* _What you need to do_
Copy all the entries word for word, but omit the pictures.

* _Change detection outputs_
_ _ _ _

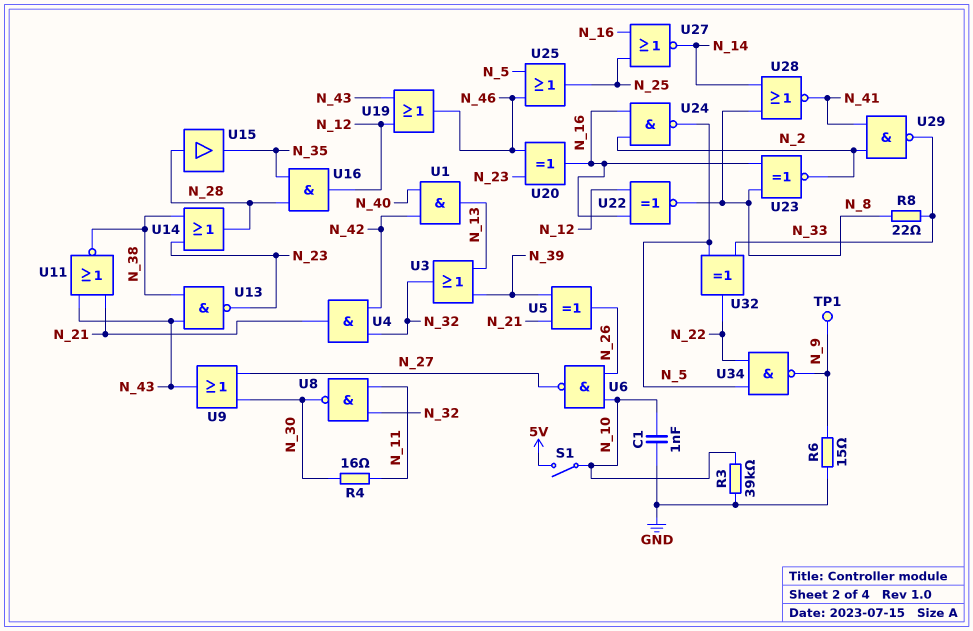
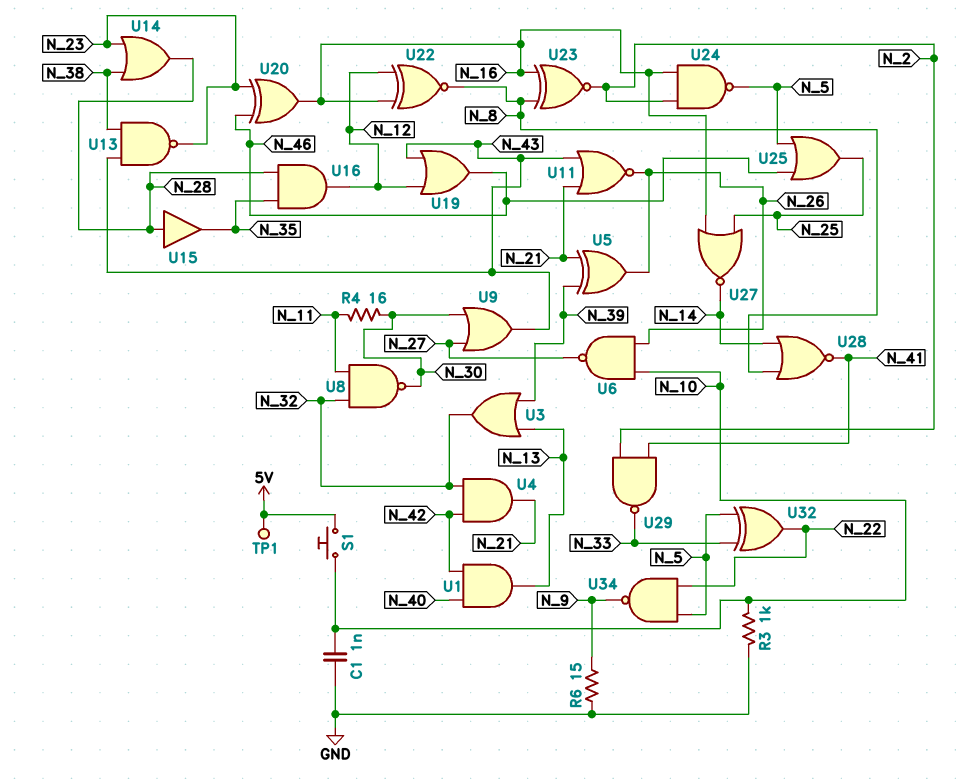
R3: 39k (GND, N_10) -> 1k (GND, N_10)
R8: 22 (N_8, N_33) -> none
S1: switch (5V, N_10) -> button (5V, N_10)
TP1: test point (N_9) -> test point (5V)
U11: NOR (in N_21, in N_43, out N_38) -> NOR (in N_21, in N_43, out N_26)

_ _ _ _

* _Answer box_
R3: 39k (GND, N_10) -> 1k (GND, N_10)
R8: 22 (N_8, N_33) -> none
S1: switch (5V, N_10) -> button (5V, N_10)
TP1: test point (N_9) -> test point (5V)
U11: NOR (in N_21, in N_43, out N_38) -> NOR (in N_21, in N_43, out N_26)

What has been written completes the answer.